## REQUIREMENT
Within the material below, locate the line with "J1 pin 2: AGND -> +3V3" and the line with "R5: 3.3k (W11, Y15) -> none", then return those two lines and all lines between them, exactly as written.

## RECORDS TO USE

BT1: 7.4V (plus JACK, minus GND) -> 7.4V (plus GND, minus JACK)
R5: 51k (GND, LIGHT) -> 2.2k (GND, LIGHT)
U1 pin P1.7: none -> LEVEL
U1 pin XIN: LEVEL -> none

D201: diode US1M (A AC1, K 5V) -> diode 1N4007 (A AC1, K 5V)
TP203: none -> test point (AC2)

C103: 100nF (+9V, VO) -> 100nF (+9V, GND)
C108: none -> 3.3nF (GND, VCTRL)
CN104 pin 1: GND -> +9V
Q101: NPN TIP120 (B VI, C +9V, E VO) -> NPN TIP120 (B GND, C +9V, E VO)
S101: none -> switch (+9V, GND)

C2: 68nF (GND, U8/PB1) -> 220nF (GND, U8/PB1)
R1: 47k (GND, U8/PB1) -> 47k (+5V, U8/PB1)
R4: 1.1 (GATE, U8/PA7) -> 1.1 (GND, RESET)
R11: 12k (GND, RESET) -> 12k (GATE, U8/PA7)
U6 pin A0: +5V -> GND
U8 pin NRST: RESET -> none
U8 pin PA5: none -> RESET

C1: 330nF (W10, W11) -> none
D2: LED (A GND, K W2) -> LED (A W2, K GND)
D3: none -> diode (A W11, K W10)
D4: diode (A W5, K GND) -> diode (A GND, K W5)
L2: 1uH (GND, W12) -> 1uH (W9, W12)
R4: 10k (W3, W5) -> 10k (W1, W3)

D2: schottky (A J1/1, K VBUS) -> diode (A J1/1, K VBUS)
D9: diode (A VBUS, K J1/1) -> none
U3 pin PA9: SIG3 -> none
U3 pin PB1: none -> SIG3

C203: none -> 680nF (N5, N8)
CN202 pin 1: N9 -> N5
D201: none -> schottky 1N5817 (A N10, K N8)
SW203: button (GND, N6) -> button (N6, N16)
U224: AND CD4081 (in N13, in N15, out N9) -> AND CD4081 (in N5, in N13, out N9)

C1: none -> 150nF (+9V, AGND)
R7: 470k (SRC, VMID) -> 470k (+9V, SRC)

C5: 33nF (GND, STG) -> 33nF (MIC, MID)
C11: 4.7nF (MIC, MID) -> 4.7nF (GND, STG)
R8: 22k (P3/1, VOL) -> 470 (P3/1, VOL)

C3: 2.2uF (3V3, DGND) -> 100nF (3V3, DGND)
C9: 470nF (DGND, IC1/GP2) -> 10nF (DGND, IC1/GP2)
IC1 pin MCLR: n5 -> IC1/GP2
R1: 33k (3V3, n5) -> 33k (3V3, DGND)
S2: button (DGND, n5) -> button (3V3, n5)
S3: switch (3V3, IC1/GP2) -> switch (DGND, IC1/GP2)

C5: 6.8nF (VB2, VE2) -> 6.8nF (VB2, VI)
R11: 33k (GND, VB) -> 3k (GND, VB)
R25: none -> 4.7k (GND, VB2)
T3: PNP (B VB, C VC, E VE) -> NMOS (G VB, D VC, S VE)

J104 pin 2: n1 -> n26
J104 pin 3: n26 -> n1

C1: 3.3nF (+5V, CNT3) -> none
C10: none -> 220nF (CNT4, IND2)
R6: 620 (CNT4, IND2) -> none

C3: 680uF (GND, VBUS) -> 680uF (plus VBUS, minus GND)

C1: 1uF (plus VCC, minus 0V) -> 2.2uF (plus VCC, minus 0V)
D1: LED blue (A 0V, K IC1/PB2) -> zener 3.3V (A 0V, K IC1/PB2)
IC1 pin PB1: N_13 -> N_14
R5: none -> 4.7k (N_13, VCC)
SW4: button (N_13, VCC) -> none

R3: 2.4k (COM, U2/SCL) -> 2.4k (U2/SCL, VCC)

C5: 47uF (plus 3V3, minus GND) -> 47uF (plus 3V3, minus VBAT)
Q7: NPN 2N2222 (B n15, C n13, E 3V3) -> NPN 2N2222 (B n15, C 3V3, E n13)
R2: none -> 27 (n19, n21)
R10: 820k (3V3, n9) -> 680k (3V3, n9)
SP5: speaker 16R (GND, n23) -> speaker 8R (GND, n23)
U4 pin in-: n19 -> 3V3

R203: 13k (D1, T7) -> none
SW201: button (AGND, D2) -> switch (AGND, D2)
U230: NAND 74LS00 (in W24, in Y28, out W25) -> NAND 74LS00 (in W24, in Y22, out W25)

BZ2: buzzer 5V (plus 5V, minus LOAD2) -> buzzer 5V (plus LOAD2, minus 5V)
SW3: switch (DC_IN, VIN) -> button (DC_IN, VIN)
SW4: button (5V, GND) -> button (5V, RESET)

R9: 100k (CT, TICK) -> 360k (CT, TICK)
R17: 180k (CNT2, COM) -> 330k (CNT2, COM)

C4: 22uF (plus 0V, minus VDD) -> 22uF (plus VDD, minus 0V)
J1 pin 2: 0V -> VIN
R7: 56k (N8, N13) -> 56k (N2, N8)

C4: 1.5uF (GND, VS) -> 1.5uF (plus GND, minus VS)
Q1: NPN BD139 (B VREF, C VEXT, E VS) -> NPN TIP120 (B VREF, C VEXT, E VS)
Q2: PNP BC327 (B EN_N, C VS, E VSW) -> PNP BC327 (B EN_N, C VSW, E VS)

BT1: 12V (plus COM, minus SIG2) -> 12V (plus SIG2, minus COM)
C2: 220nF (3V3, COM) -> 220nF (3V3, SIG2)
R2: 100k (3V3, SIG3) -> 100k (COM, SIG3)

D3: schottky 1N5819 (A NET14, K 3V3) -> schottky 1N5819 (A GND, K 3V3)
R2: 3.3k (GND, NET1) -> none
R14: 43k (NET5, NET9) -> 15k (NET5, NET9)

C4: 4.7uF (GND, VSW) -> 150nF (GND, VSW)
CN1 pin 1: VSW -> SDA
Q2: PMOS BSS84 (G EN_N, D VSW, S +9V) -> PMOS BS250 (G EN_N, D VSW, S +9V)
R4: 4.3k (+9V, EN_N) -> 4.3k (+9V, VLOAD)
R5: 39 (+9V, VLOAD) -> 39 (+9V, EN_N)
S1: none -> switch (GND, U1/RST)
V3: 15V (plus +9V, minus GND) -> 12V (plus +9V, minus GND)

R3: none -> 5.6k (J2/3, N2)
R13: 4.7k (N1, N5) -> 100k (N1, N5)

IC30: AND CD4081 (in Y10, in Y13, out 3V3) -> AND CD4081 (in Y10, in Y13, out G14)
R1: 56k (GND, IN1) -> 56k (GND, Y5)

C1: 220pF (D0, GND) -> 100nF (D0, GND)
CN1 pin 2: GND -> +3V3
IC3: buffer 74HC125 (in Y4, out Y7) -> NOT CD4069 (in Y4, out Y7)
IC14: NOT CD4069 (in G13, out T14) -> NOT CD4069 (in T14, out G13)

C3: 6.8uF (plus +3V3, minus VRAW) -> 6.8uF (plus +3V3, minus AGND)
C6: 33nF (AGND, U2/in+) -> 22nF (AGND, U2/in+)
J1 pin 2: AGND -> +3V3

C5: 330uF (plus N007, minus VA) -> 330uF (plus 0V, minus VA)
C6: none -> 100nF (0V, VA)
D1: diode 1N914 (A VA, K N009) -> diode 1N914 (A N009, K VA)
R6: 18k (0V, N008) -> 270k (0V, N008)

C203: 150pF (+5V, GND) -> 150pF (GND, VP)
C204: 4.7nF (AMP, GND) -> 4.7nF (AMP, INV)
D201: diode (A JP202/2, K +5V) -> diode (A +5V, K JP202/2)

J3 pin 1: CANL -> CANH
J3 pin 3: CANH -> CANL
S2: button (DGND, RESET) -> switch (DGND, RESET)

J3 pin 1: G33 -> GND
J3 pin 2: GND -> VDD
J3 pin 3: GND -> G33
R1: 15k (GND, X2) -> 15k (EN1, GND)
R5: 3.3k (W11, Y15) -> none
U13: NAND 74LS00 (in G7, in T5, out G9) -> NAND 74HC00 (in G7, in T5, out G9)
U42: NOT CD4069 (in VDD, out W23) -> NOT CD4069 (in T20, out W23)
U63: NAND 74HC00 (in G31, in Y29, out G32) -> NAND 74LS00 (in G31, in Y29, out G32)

## TASK ANSWER
J1 pin 2: AGND -> +3V3

C5: 330uF (plus N007, minus VA) -> 330uF (plus 0V, minus VA)
C6: none -> 100nF (0V, VA)
D1: diode 1N914 (A VA, K N009) -> diode 1N914 (A N009, K VA)
R6: 18k (0V, N008) -> 270k (0V, N008)

C203: 150pF (+5V, GND) -> 150pF (GND, VP)
C204: 4.7nF (AMP, GND) -> 4.7nF (AMP, INV)
D201: diode (A JP202/2, K +5V) -> diode (A +5V, K JP202/2)

J3 pin 1: CANL -> CANH
J3 pin 3: CANH -> CANL
S2: button (DGND, RESET) -> switch (DGND, RESET)

J3 pin 1: G33 -> GND
J3 pin 2: GND -> VDD
J3 pin 3: GND -> G33
R1: 15k (GND, X2) -> 15k (EN1, GND)
R5: 3.3k (W11, Y15) -> none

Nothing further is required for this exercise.